# [WHAT YOU SHOULD DO]
Show every line of the records below that contains the word "likely", matching case exactly.

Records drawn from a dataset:
= = = =
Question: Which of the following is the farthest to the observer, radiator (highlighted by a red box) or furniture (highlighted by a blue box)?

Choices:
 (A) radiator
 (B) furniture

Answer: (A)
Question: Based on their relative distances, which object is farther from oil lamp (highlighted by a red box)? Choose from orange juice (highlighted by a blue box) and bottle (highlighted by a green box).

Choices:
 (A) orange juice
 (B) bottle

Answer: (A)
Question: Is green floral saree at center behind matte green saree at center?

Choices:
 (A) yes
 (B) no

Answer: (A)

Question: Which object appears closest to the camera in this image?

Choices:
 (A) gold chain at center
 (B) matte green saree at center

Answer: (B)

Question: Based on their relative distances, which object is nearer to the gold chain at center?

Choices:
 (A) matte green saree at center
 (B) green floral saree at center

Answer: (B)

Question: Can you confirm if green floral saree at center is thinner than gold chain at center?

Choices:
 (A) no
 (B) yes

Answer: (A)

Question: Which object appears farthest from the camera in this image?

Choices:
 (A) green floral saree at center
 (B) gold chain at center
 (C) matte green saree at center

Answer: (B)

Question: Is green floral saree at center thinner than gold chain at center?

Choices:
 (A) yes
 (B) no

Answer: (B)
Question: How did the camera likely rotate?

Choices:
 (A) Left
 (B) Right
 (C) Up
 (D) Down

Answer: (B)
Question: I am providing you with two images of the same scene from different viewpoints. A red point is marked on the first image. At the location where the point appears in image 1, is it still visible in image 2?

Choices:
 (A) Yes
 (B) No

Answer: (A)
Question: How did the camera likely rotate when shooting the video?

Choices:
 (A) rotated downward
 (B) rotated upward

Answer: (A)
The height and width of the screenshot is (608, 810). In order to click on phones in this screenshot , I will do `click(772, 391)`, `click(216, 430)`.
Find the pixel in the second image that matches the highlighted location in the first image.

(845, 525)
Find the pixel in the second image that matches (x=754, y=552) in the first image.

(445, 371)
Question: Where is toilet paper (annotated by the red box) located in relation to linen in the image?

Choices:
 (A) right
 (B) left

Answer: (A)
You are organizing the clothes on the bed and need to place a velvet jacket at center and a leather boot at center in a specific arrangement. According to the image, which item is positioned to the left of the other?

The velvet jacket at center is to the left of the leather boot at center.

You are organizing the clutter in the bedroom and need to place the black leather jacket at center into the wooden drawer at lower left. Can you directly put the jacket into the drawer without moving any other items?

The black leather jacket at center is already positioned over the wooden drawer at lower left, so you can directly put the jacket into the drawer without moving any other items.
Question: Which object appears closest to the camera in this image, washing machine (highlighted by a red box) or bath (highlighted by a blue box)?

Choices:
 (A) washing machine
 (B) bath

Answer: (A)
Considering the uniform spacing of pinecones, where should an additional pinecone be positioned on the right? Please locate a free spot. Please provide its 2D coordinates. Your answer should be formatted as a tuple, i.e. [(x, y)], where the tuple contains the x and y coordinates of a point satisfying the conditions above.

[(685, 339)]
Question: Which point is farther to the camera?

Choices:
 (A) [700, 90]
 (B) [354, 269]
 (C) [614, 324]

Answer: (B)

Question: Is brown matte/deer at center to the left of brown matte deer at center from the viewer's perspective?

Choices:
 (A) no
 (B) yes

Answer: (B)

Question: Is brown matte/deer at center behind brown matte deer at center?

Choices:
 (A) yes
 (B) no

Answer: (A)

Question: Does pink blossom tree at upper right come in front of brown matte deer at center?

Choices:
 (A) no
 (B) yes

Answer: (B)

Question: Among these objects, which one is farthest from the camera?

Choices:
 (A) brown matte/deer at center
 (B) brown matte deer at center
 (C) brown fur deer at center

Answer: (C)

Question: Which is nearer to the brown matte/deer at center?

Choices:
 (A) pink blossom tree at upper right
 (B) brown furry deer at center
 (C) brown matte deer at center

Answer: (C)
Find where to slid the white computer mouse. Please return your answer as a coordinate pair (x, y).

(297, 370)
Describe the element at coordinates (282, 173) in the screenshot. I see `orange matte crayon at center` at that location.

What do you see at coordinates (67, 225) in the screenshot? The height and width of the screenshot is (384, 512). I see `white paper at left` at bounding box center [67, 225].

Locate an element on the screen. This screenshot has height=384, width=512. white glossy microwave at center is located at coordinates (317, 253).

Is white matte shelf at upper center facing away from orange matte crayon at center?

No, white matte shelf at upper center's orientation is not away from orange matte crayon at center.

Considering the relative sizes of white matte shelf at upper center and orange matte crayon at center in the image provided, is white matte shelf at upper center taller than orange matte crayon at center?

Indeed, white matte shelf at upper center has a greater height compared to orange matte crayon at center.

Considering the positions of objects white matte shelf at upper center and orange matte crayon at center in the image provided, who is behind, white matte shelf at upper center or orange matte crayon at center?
= = = =
# [TASK OUTPUT]
Question: How did the camera likely rotate?
Question: How did the camera likely rotate when shooting the video?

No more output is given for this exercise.